● **Action item**
Return the data exactly, with all pictures removed.

━━━━━━━━━━

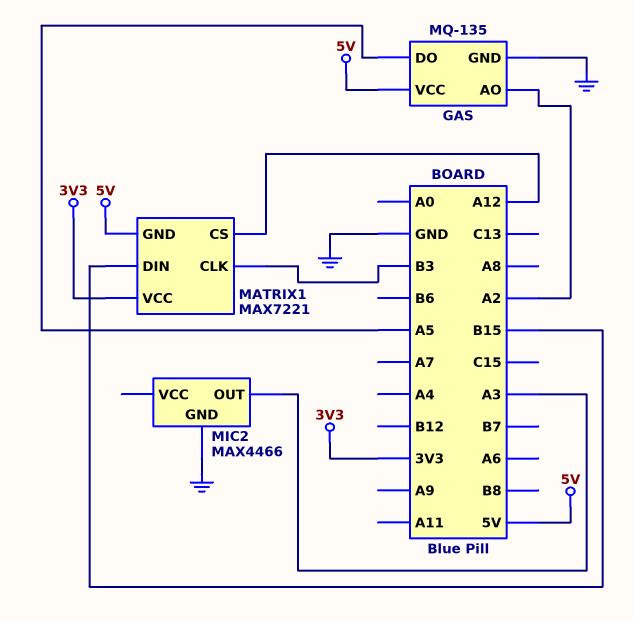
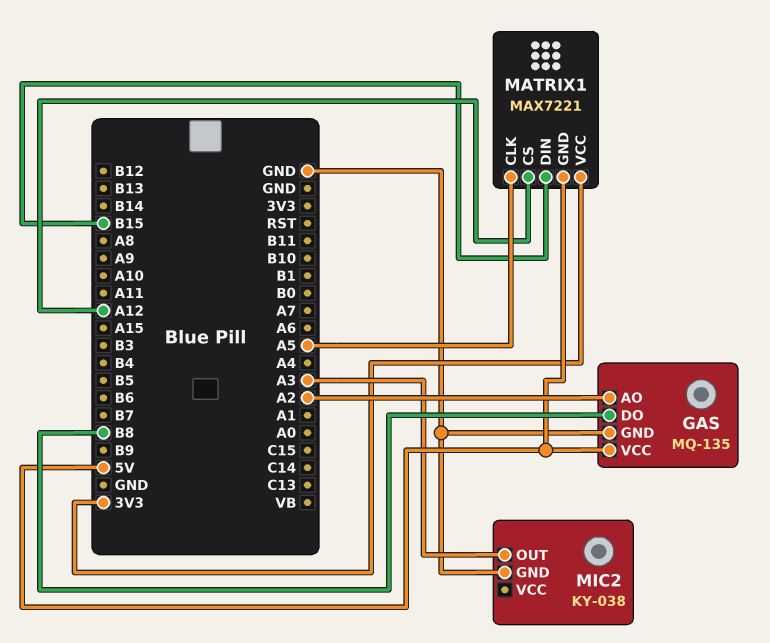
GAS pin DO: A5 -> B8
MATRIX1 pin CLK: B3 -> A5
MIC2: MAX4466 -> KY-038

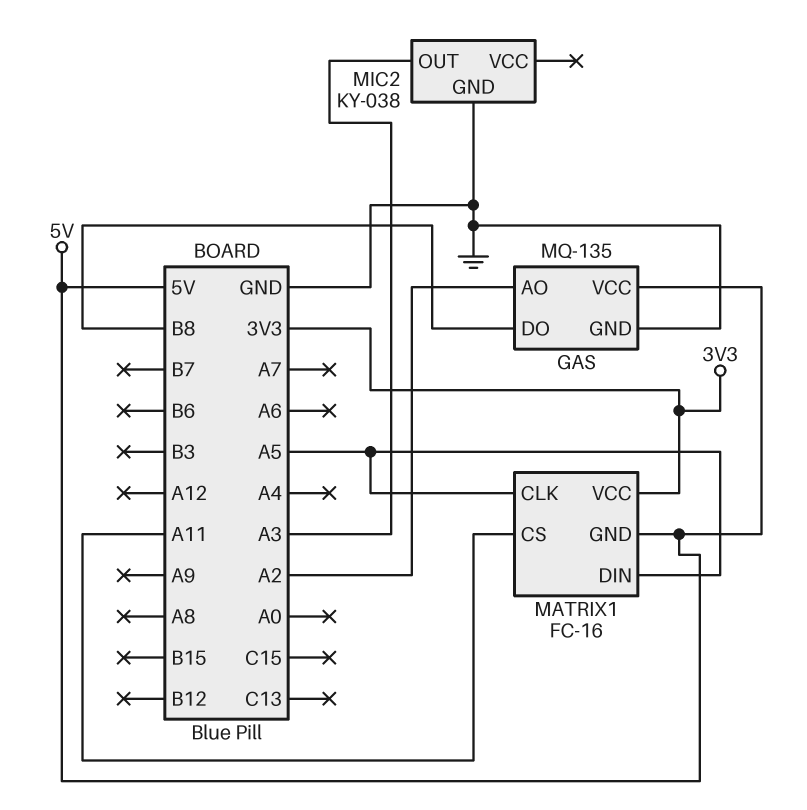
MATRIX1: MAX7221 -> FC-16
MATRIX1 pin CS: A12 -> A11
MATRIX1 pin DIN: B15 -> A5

━━━━━━━━━━

● **Result for this task**
GAS pin DO: A5 -> B8
MATRIX1 pin CLK: B3 -> A5
MIC2: MAX4466 -> KY-038

MATRIX1: MAX7221 -> FC-16
MATRIX1 pin CS: A12 -> A11
MATRIX1 pin DIN: B15 -> A5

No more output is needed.